**THE PROBLEM**
In the records below, begin at the line that has "cyan brick C8:D10 level 2 -> none" and stop after the line that has "cyan brick E6 level 2 -> none"; quote those lines verbatim and nothing more.
┄┄┄┄┄┄
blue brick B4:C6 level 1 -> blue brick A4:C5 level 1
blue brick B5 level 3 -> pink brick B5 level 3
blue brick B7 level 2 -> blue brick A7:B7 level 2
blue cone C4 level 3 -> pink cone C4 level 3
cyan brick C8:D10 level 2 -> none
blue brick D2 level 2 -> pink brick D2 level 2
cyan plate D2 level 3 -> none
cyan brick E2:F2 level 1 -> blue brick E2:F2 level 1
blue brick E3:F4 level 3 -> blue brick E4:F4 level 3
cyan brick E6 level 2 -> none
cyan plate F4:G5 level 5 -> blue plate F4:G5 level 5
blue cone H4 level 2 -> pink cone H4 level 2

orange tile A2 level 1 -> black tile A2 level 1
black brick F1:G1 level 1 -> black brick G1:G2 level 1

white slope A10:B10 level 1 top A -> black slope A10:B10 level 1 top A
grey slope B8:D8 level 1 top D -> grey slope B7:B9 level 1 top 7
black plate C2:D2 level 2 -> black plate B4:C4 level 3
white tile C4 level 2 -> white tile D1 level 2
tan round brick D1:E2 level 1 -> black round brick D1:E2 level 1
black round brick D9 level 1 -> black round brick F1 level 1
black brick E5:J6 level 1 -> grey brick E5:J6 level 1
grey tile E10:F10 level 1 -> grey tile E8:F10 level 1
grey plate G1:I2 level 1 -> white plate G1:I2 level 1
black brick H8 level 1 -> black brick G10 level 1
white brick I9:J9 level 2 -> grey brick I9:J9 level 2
┄┄┄┄┄┄
**TASK ANSWER**
cyan brick C8:D10 level 2 -> none
blue brick D2 level 2 -> pink brick D2 level 2
cyan plate D2 level 3 -> none
cyan brick E2:F2 level 1 -> blue brick E2:F2 level 1
blue brick E3:F4 level 3 -> blue brick E4:F4 level 3
cyan brick E6 level 2 -> none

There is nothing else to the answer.